(Object transformation records)
++++++++
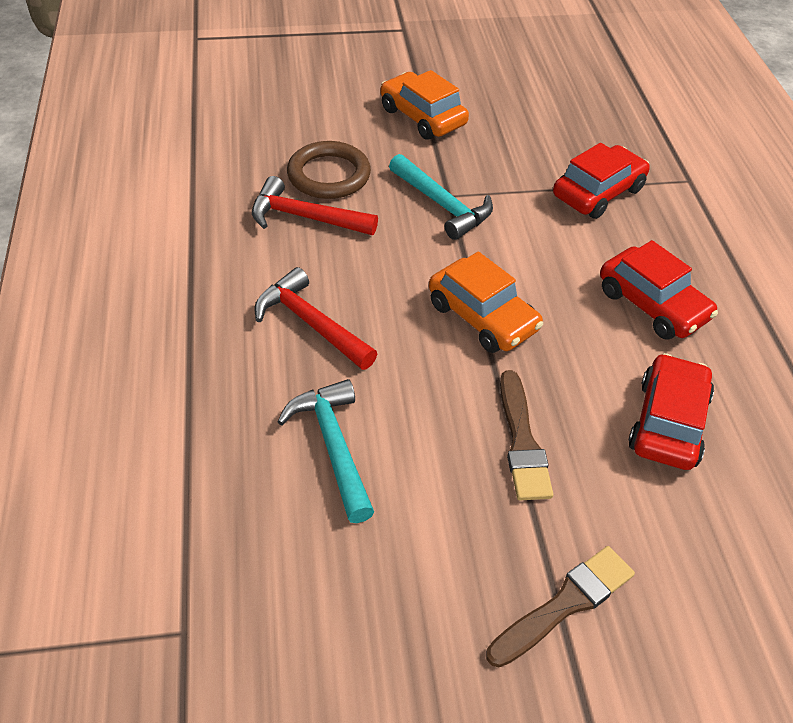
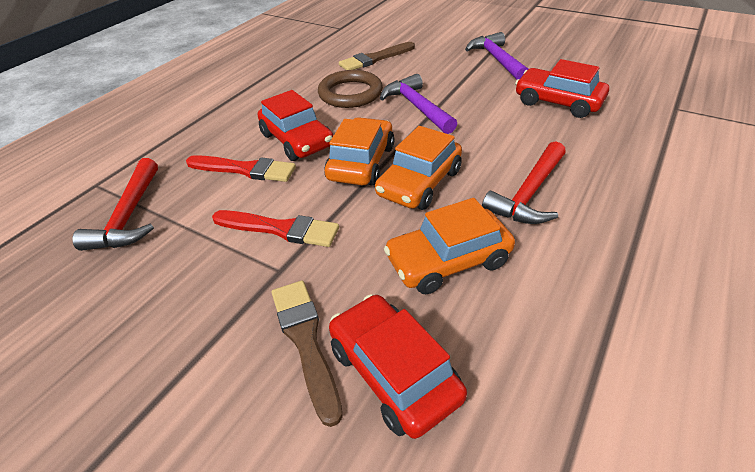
orange car: 2 -> 3
purple hammer: 0 -> 2
red brush: 0 -> 2
turquoise hammer: 2 -> 0

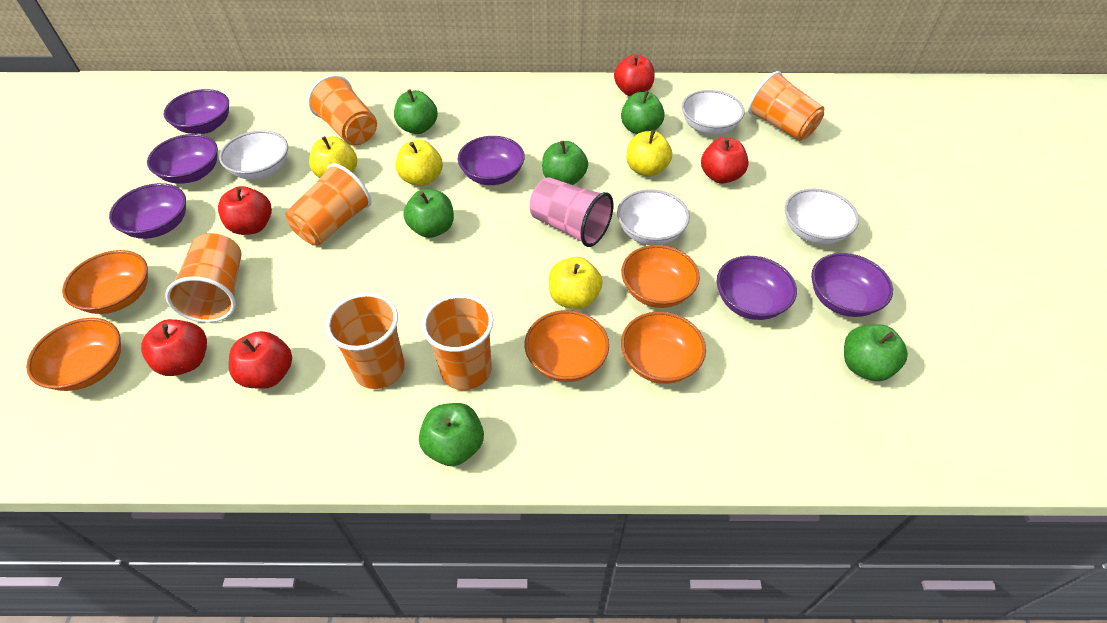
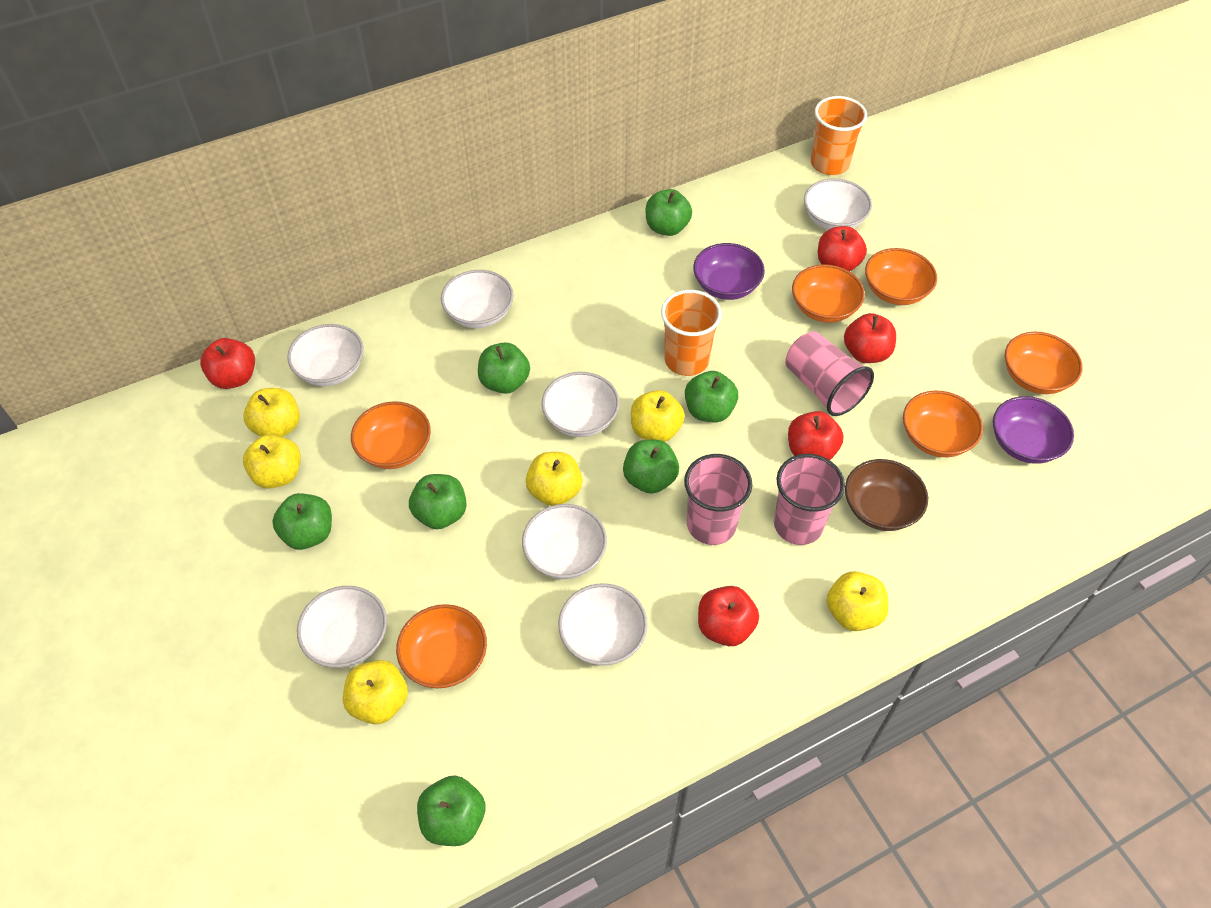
brown bowl: 0 -> 1
green apple: 6 -> 7
orange bowl: 5 -> 6
orange cup: 6 -> 2
pink cup: 1 -> 3
purple bowl: 6 -> 2
white bowl: 4 -> 7
yellow apple: 4 -> 6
++++++++
* _WHAT YOU SHOULD DO_: The lines above that hold the string "hammer" are to be located and copied.

* _OUTPUT FOR THIS EXERCISE_:
purple hammer: 0 -> 2
turquoise hammer: 2 -> 0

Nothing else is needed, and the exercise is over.